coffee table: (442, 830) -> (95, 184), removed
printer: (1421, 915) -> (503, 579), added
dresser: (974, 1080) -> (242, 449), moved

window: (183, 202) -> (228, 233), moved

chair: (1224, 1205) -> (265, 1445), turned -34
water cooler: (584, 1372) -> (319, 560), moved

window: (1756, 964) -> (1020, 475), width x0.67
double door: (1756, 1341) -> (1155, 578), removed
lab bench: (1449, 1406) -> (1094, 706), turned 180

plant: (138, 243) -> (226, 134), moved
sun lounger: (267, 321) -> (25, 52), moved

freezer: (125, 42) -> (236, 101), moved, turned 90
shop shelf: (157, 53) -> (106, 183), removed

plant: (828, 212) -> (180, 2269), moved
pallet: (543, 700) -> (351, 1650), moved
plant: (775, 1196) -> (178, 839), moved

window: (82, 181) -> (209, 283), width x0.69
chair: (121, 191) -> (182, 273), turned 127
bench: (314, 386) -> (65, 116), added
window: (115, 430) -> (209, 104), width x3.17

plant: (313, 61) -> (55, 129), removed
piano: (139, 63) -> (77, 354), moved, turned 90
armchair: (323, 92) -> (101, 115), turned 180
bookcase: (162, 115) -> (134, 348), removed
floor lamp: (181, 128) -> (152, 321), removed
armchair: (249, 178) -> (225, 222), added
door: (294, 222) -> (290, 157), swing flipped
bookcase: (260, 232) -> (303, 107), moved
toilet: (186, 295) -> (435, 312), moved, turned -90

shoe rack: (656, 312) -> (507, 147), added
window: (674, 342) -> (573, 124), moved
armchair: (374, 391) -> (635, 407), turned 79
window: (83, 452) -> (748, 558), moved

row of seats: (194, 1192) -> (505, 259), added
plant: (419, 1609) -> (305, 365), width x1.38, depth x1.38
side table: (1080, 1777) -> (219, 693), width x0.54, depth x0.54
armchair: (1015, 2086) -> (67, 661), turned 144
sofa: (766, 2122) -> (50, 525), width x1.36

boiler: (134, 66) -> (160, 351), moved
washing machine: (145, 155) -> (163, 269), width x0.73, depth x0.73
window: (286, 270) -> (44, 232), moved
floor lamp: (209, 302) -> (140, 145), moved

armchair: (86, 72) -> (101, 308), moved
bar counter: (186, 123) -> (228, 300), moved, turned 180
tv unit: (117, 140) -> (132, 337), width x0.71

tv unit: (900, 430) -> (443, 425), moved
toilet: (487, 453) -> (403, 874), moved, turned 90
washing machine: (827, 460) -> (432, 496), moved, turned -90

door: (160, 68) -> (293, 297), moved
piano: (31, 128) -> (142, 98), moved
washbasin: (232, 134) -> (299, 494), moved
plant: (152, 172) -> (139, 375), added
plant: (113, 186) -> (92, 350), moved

★ ★ ★ ★ ★ ★ ★

§ WHAT TO PRODUCE: With the line that has "water cooler: (584, 1372)" as the first and the line that has "chair: (121, 191) -> (182, 273), turned 127" as the last, repeat exactly that run of lines above and no more.

§ EXPECTED ANSWER:
water cooler: (584, 1372) -> (319, 560), moved

window: (1756, 964) -> (1020, 475), width x0.67
double door: (1756, 1341) -> (1155, 578), removed
lab bench: (1449, 1406) -> (1094, 706), turned 180

plant: (138, 243) -> (226, 134), moved
sun lounger: (267, 321) -> (25, 52), moved

freezer: (125, 42) -> (236, 101), moved, turned 90
shop shelf: (157, 53) -> (106, 183), removed

plant: (828, 212) -> (180, 2269), moved
pallet: (543, 700) -> (351, 1650), moved
plant: (775, 1196) -> (178, 839), moved

window: (82, 181) -> (209, 283), width x0.69
chair: (121, 191) -> (182, 273), turned 127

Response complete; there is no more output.